• **What is required**
Please give back only the lines below from the one containing "(506, 438) = (651, 225): blue" to the one containing "(596, 217) = (355, 124): yellow", each repeated word for word, both ends included.

• **Data excerpts**
-----

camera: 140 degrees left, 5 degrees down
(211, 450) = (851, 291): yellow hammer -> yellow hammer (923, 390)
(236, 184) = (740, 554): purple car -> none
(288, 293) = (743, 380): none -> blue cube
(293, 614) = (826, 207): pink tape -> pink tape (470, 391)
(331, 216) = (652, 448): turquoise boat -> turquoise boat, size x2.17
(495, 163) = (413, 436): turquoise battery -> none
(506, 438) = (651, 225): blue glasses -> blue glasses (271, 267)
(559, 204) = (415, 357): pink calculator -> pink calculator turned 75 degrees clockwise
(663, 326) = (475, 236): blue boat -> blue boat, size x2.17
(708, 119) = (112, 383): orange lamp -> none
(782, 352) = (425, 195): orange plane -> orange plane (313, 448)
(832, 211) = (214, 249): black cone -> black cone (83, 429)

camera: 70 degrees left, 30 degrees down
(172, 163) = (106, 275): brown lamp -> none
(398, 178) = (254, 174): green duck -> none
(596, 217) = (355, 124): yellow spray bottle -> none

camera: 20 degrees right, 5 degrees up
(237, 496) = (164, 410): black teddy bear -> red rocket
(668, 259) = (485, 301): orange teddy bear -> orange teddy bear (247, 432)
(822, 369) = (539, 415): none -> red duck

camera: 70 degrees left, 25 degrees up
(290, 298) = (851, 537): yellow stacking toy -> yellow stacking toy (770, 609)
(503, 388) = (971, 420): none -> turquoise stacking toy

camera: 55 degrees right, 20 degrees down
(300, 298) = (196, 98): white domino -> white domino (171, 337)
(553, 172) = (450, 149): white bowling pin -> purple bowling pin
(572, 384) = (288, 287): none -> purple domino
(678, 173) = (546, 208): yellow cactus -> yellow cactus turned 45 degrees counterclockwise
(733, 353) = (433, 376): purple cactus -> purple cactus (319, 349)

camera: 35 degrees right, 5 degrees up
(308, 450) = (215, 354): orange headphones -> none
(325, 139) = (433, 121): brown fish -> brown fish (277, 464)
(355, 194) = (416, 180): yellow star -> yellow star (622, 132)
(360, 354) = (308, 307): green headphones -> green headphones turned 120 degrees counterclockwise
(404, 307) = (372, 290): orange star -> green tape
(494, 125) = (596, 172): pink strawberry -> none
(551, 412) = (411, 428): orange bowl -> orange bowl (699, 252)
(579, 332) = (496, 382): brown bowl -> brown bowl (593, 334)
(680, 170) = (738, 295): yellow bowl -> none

-----

• **Written solution**
(506, 438) = (651, 225): blue glasses -> blue glasses (271, 267)
(559, 204) = (415, 357): pink calculator -> pink calculator turned 75 degrees clockwise
(663, 326) = (475, 236): blue boat -> blue boat, size x2.17
(708, 119) = (112, 383): orange lamp -> none
(782, 352) = (425, 195): orange plane -> orange plane (313, 448)
(832, 211) = (214, 249): black cone -> black cone (83, 429)

camera: 70 degrees left, 30 degrees down
(172, 163) = (106, 275): brown lamp -> none
(398, 178) = (254, 174): green duck -> none
(596, 217) = (355, 124): yellow spray bottle -> none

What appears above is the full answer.